Problem requirements
A single figure is the whole answer: the number of lines in the records that contain "VRAW".

Data

....

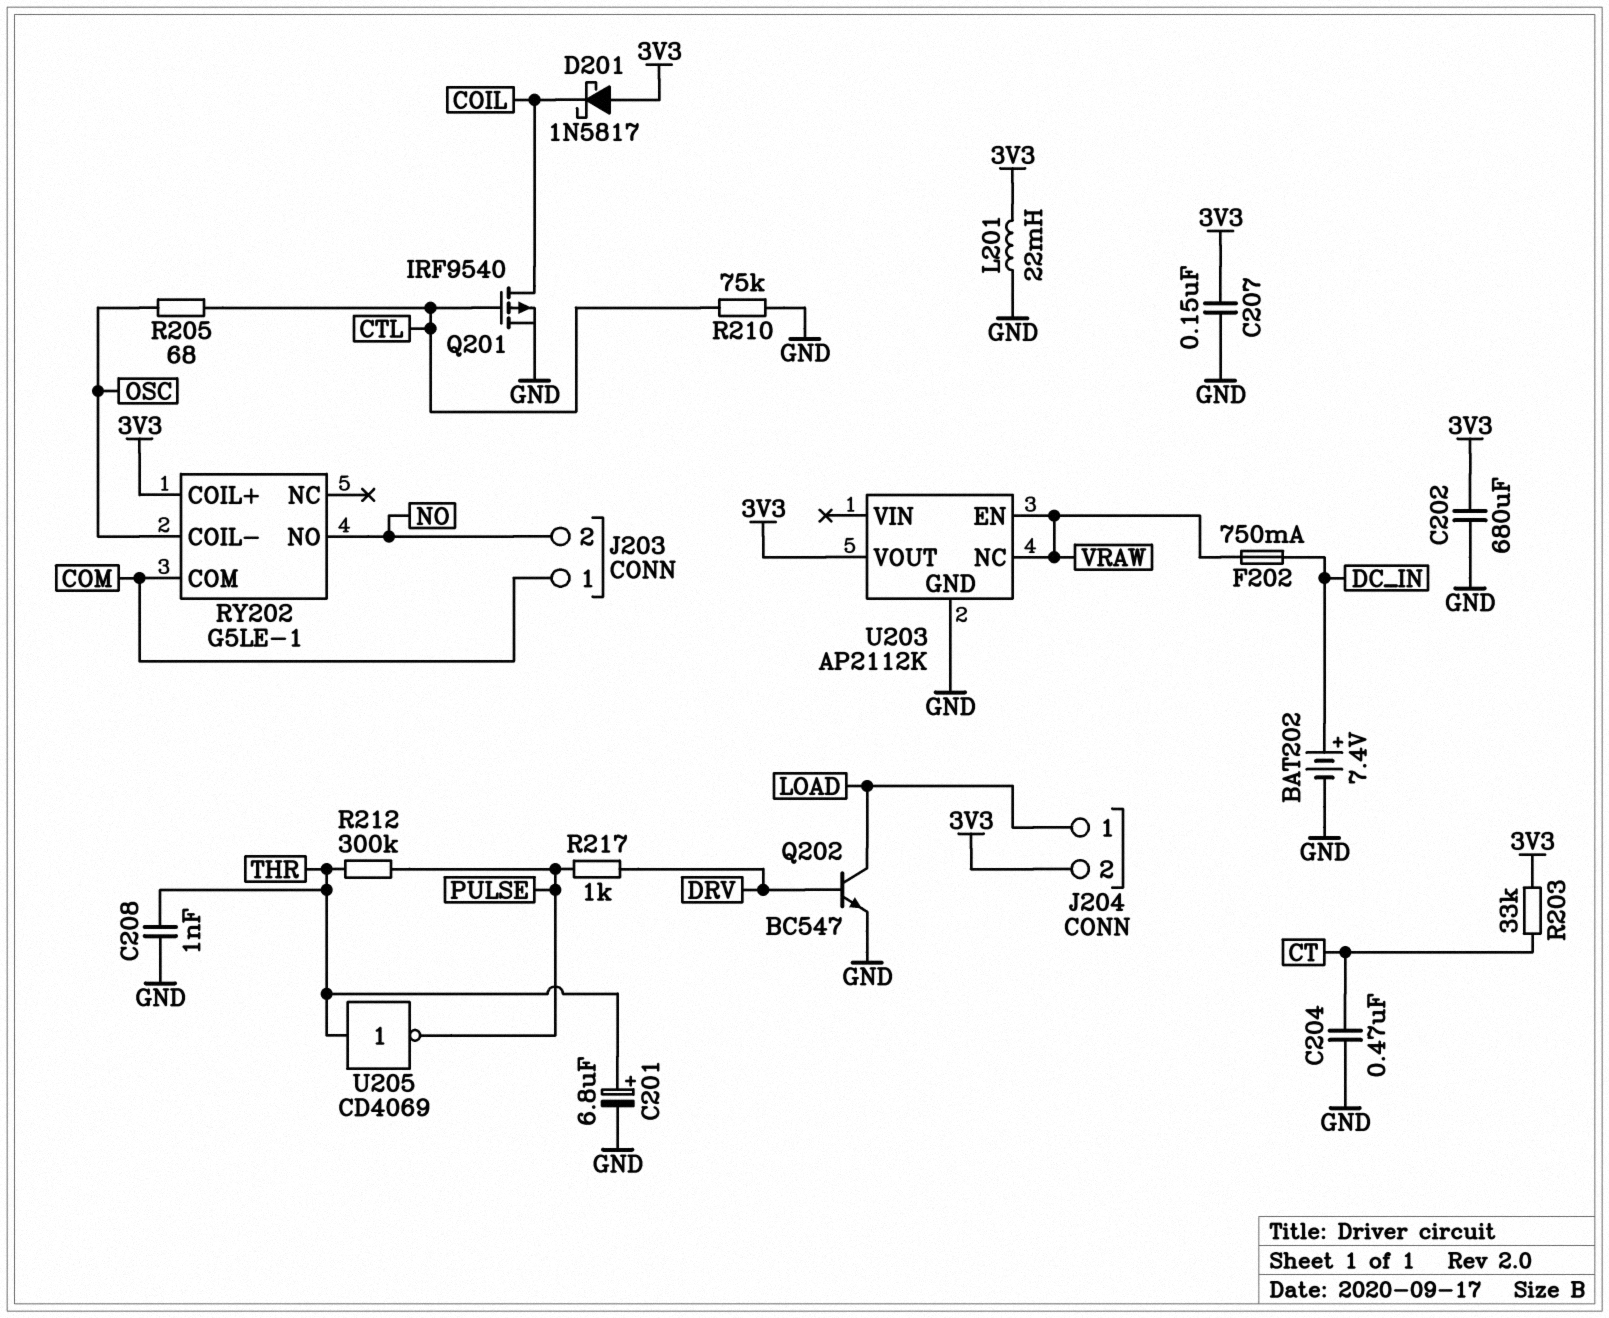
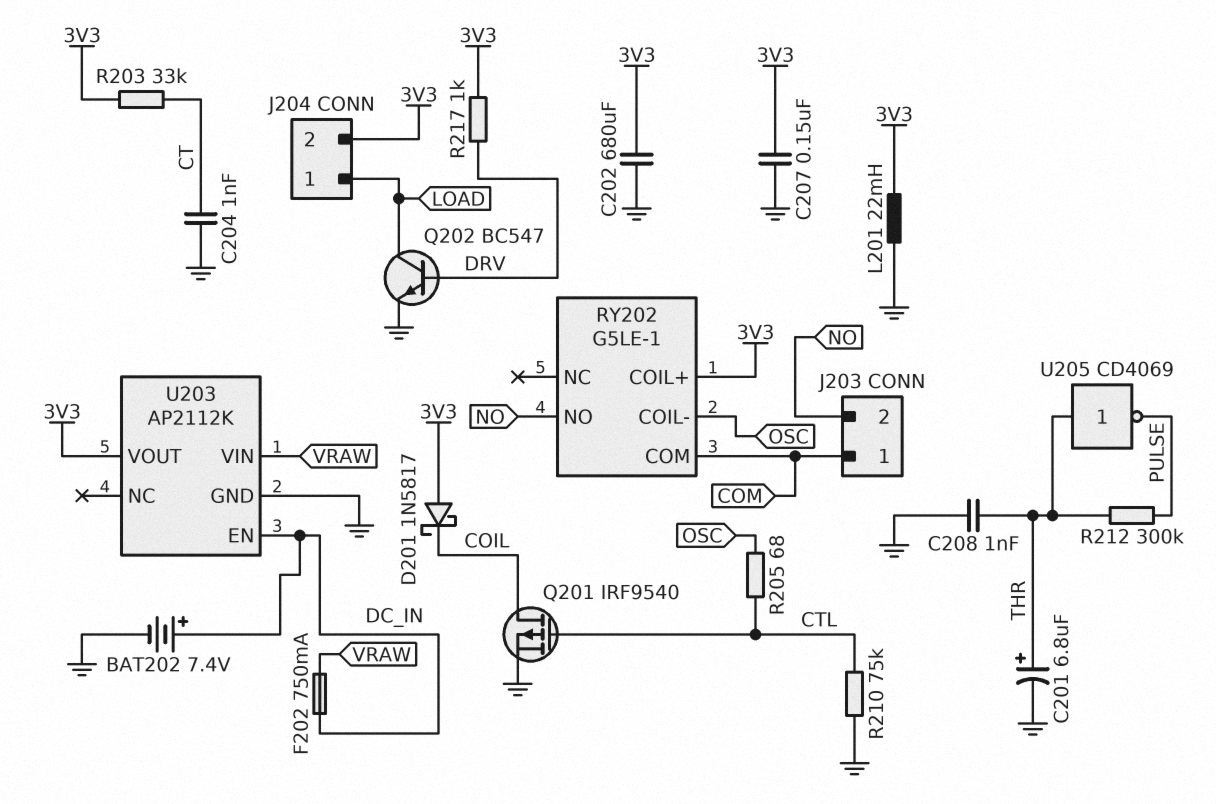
C204: 470nF (CT, GND) -> 1nF (CT, GND)
R217: 1k (DRV, PULSE) -> 1k (3V3, DRV)
U203 pin EN: VRAW -> DC_IN
U203 pin NC: VRAW -> none
U203 pin VIN: none -> VRAW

....

Solution to this task
3